Source material START

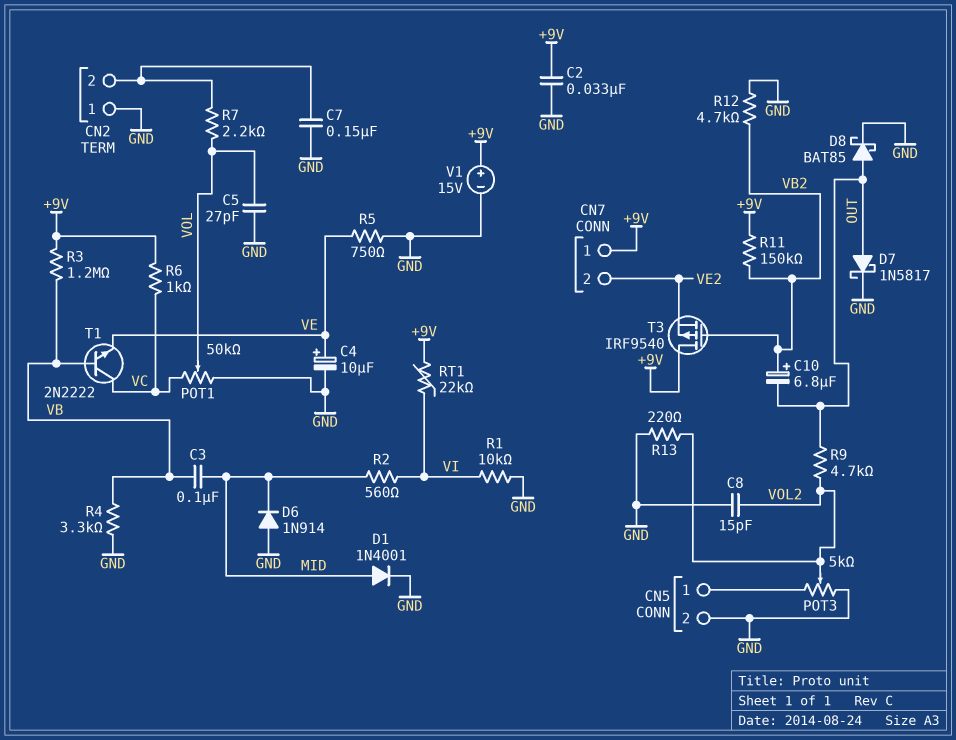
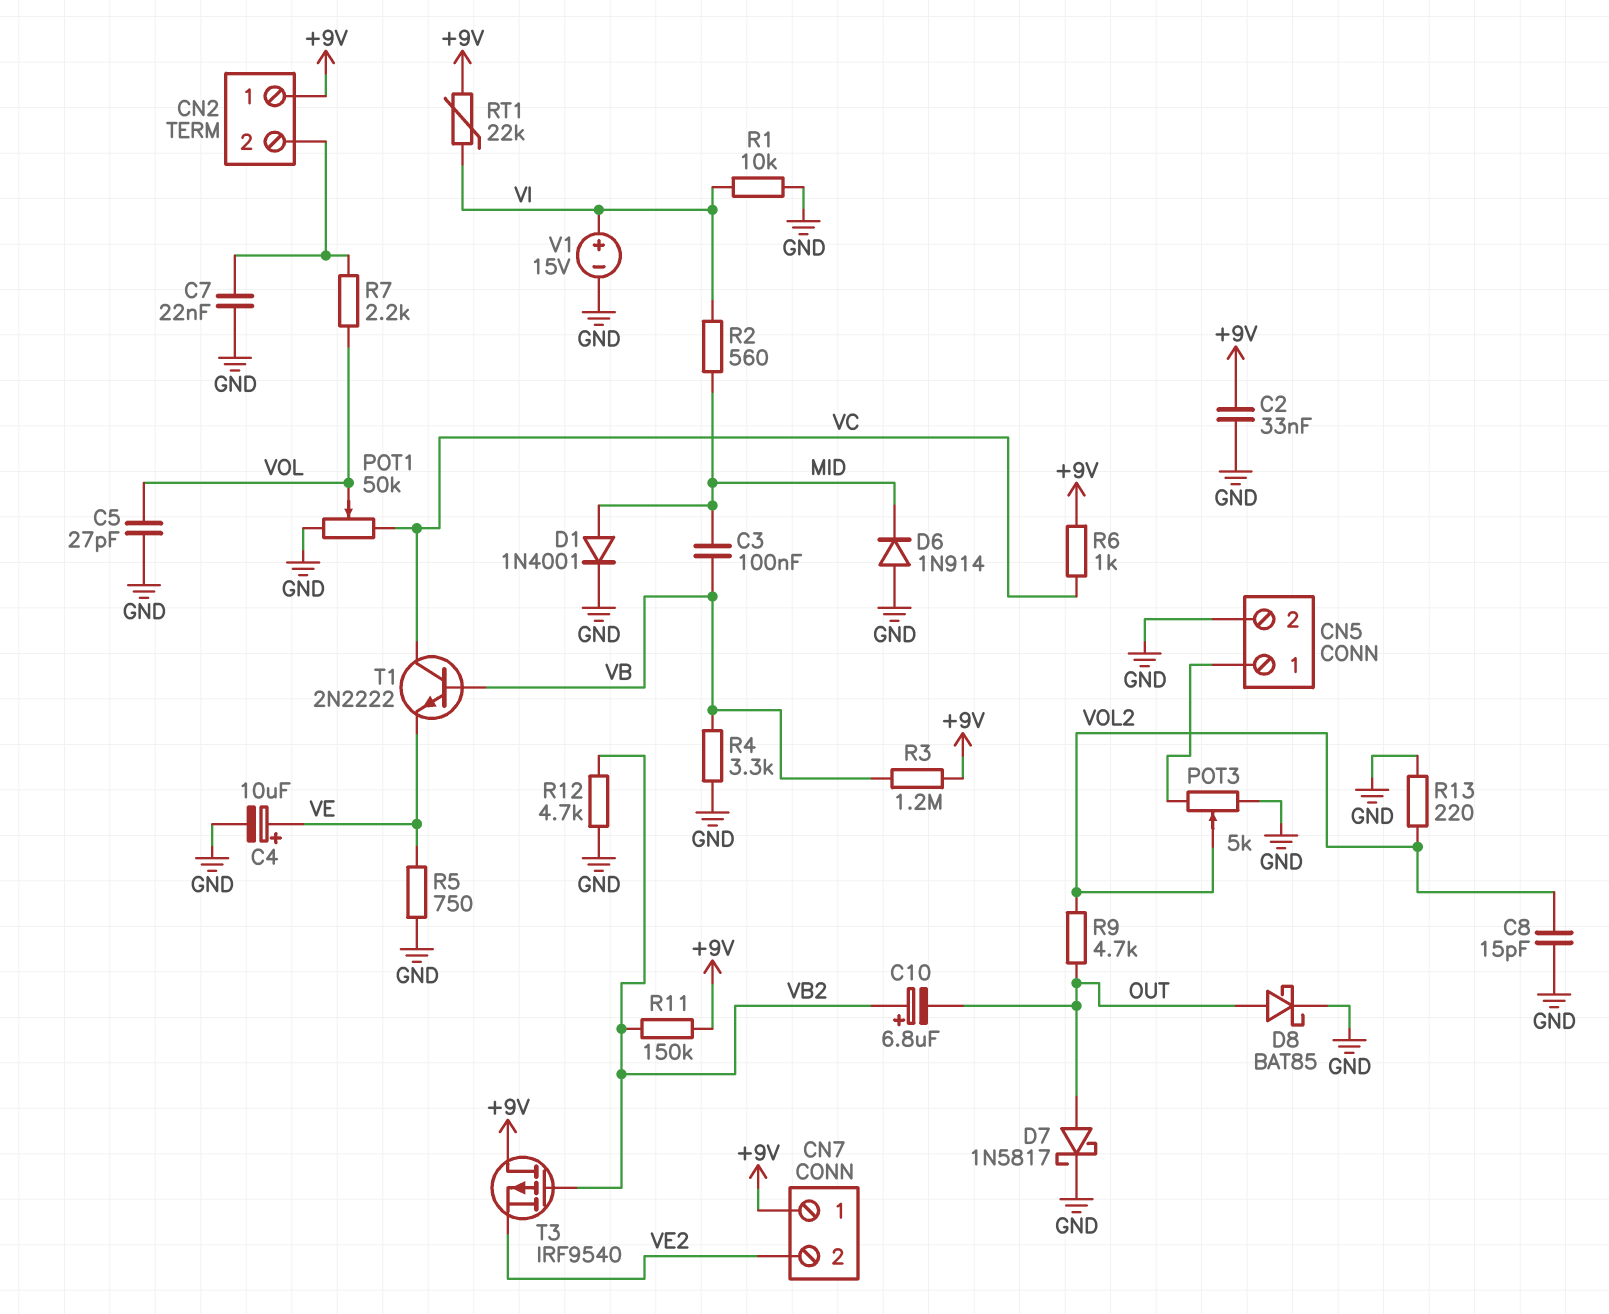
C7: 150nF (CN2/2, GND) -> 22nF (CN2/2, GND)
CN2 pin 1: GND -> +9V
V1: 15V (plus +9V, minus GND) -> 15V (plus VI, minus GND)

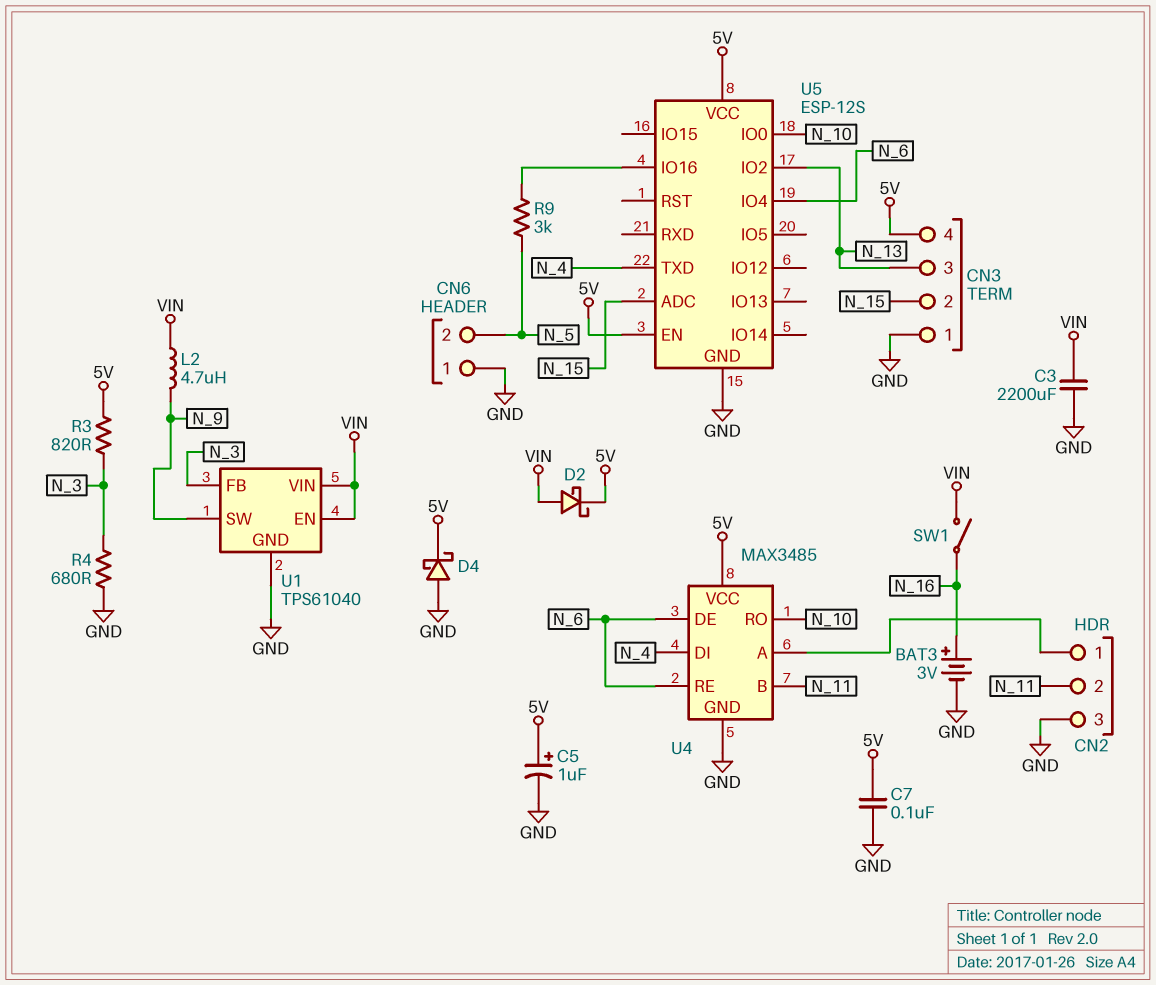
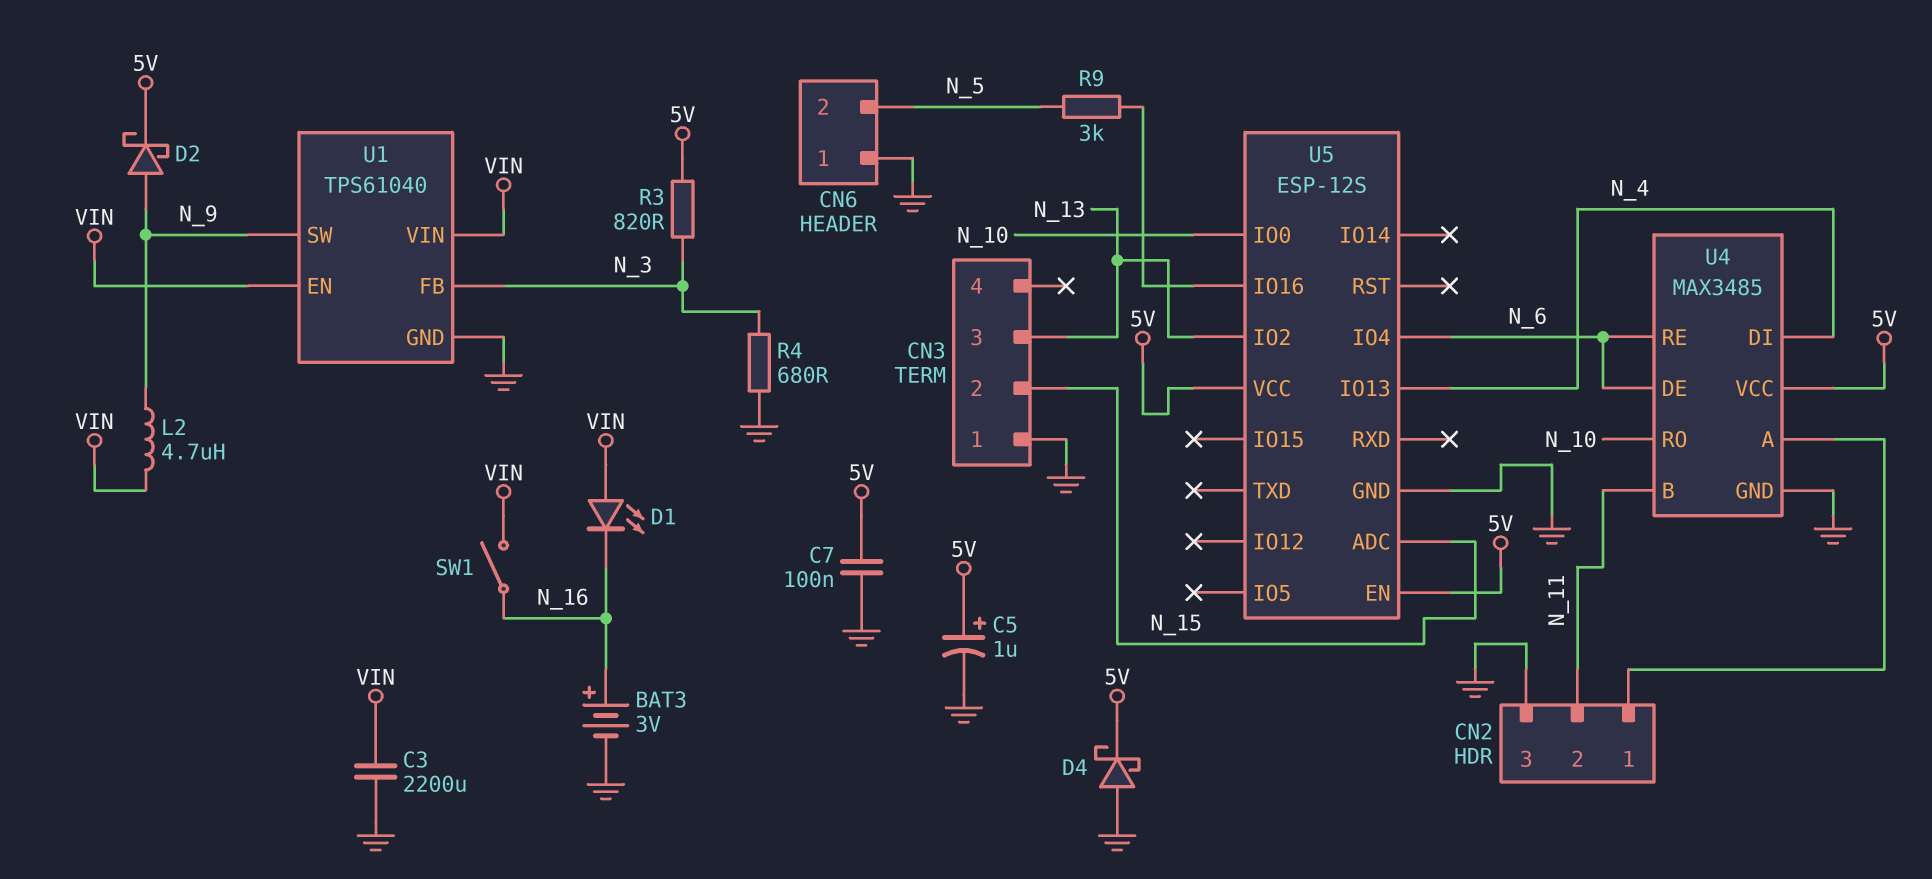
CN3 pin 4: 5V -> none
D1: none -> LED (A VIN, K N_16)
D2: schottky (A VIN, K 5V) -> schottky (A N_9, K 5V)
U5 pin IO13: none -> N_4
U5 pin TXD: N_4 -> none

Source material END

Problem details: Output the data exactly. Leave every picture out.

Your solution:
C7: 150nF (CN2/2, GND) -> 22nF (CN2/2, GND)
CN2 pin 1: GND -> +9V
V1: 15V (plus +9V, minus GND) -> 15V (plus VI, minus GND)

CN3 pin 4: 5V -> none
D1: none -> LED (A VIN, K N_16)
D2: schottky (A VIN, K 5V) -> schottky (A N_9, K 5V)
U5 pin IO13: none -> N_4
U5 pin TXD: N_4 -> none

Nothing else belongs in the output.